(PROVIDED DATA)

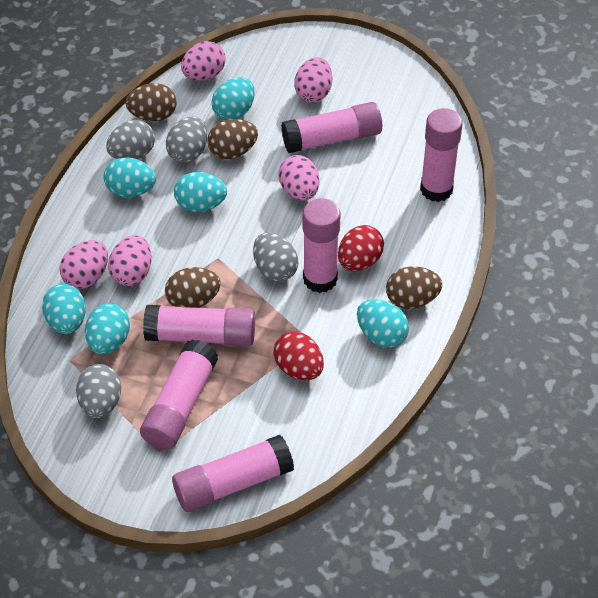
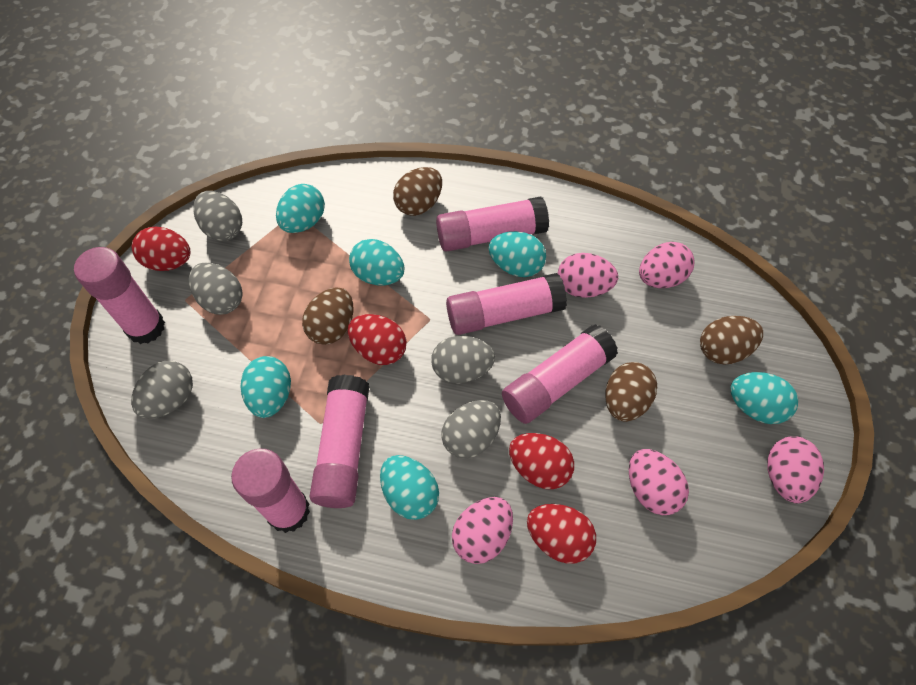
grey egg: [76,364,121,418] [106,120,155,159] [166,117,207,163] [253,232,298,282] = 4 -> [131,361,193,419] [189,262,243,315] [193,191,242,241] [431,336,495,384] [441,400,501,459] = 5
red egg: [273,331,324,380] [338,225,384,271] = 2 -> [132,226,190,271] [348,314,407,365] [509,433,574,489] [527,504,596,564] = 4

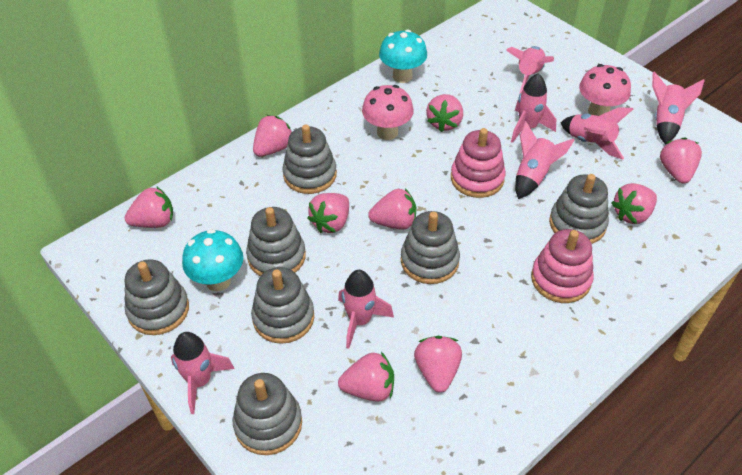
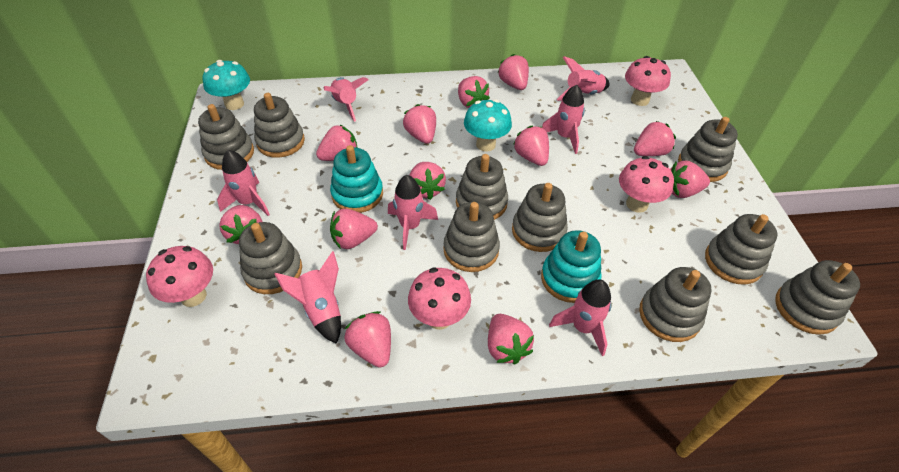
grey stacking toy: [125,259,189,335] [232,373,302,455] [246,207,306,276] [251,267,314,344] [282,124,337,194] [401,211,460,284] [549,174,609,244] = 7 -> [198,104,254,170] [239,222,302,294] [254,93,305,158] [444,202,500,272] [456,154,508,220] [512,183,568,252] [639,267,712,342] [678,117,738,182] [705,214,778,285] [775,260,860,335] = 10
pink mushroom: [362,85,414,140] [579,64,631,116] = 2 -> [146,246,213,307] [408,268,471,330] [619,156,674,213] [625,56,671,106] = 4
pink stacking toy: [451,128,506,198] [531,229,594,303] = 2 -> none = 0
pink strawberry: [125,186,173,228] [253,115,292,156] [307,193,349,233] [338,352,394,402] [368,188,416,230] [414,336,462,393] [426,94,463,132] [611,183,657,224] [660,137,702,184] = 9 -> [219,205,263,244] [316,124,358,161] [330,209,378,249] [344,311,391,368] [403,104,436,144] [409,162,446,200] [458,76,490,108] [488,314,534,365] [498,54,529,90] [513,126,549,166] [634,121,676,156] [670,161,710,198] = 12
turquoise stacking toy: none = 0 -> [330,145,383,213] [541,230,602,303] = 2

(End PROVIDED DATA)

PROBLEM STATEMENT => Your task is to gather all lines from the entries above that hold the word "none".

PROBLEM SOLUTION =>
pink stacking toy: [451,128,506,198] [531,229,594,303] = 2 -> none = 0
turquoise stacking toy: none = 0 -> [330,145,383,213] [541,230,602,303] = 2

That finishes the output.